In the listing beneath this line, copy exactly the lines starting with the one containing "(370, 127) = (351, 363): black" and going on through the one containing "(483, 92) = (299, 278): green".
..........
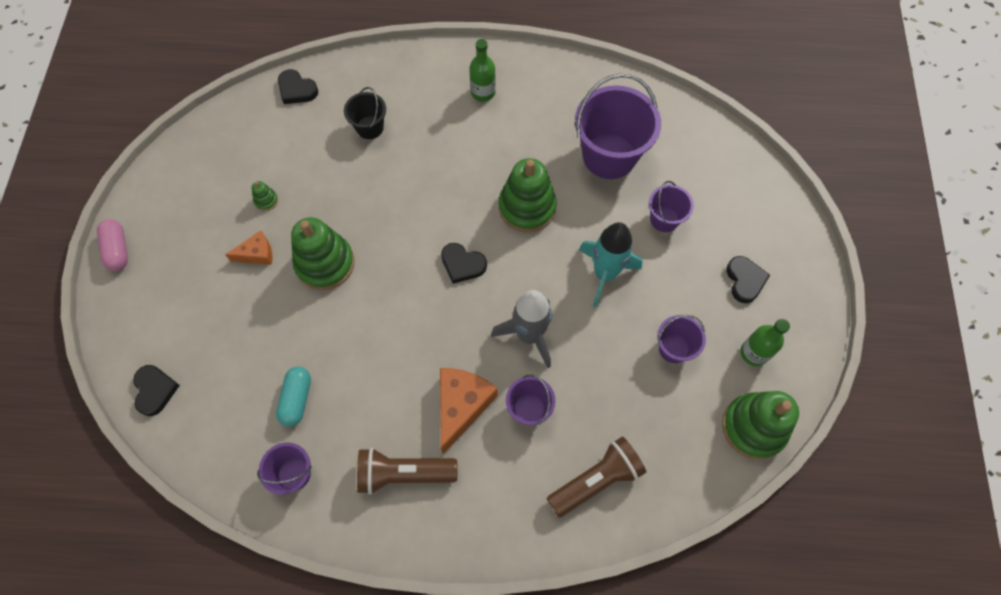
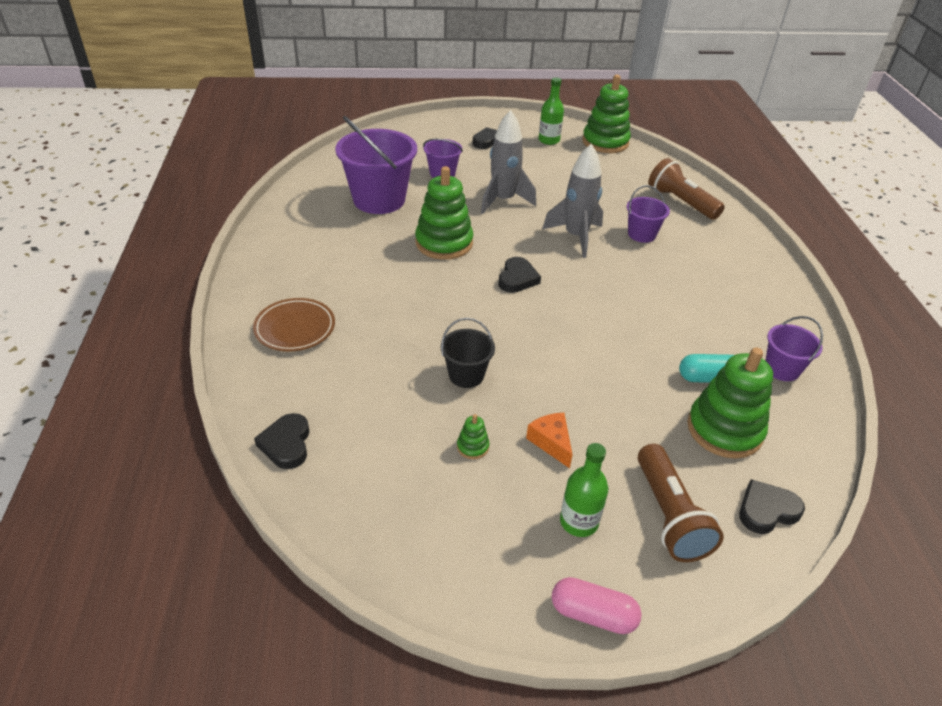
camera: 100 degrees left, 25 degrees down
(118, 250) = (593, 614): pink capsule -> pink capsule turned 45 degrees clockwise
(297, 90) = (286, 444): black heart -> black heart turned 150 degrees clockwise
(325, 263) = (546, 378): green stacking toy -> green stacking toy (724, 430)
(370, 127) = (351, 363): black bucket -> black bucket (466, 375)
(404, 473) = (736, 298): brown flashlight -> brown flashlight (669, 515)
(417, 91) = (295, 328): none -> brown plate
(461, 405) = (658, 270): orange cheese -> none
(483, 92) = (299, 278): green bottle -> green bottle (579, 522)
(605, 274) = (503, 200): turquoise rocket -> grey rocket
(673, 348) = (558, 170): purple bucket -> none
..........
◆ Solution ◆
(370, 127) = (351, 363): black bucket -> black bucket (466, 375)
(404, 473) = (736, 298): brown flashlight -> brown flashlight (669, 515)
(417, 91) = (295, 328): none -> brown plate
(461, 405) = (658, 270): orange cheese -> none
(483, 92) = (299, 278): green bottle -> green bottle (579, 522)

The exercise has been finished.